### ACTIVITY
Below is a listing to transcribe in full and exactly; keep the pictures out.

### EXERCISE DATA

┄┄┄┄┄┄┄┄┄┄┄┄┄┄┄┄┄┄┄┄

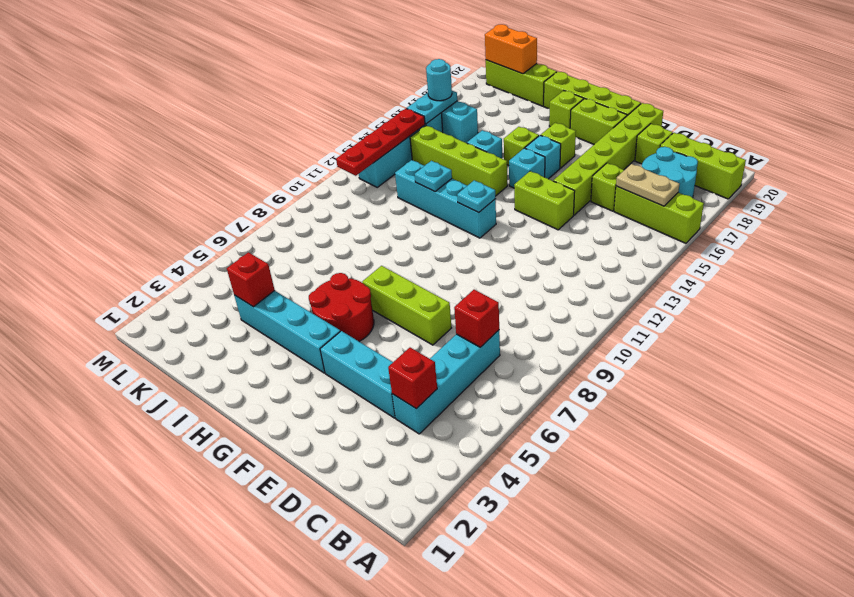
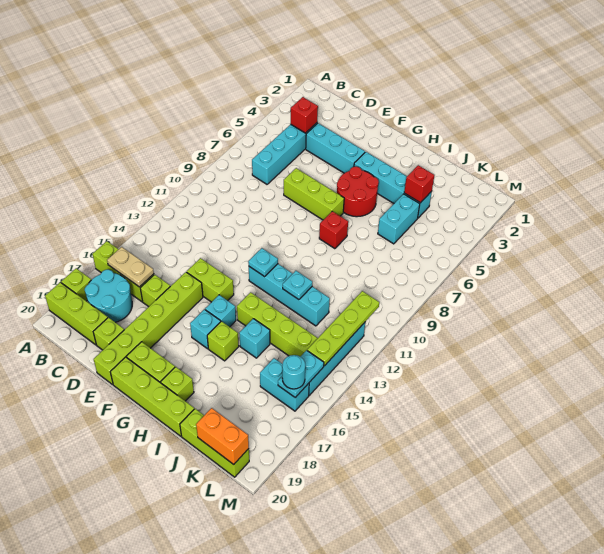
red brick C7 level 2 -> red brick H8 level 1
lime brick G17 level 1 -> lime brick A18 level 1
none -> cyan brick J5:J6 level 1
red plate L11:L14 level 2 -> lime plate L11:L14 level 2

┄┄┄┄┄┄┄┄┄┄┄┄┄┄┄┄┄┄┄┄

### OUTPUT FOR THIS EXERCISE
red brick C7 level 2 -> red brick H8 level 1
lime brick G17 level 1 -> lime brick A18 level 1
none -> cyan brick J5:J6 level 1
red plate L11:L14 level 2 -> lime plate L11:L14 level 2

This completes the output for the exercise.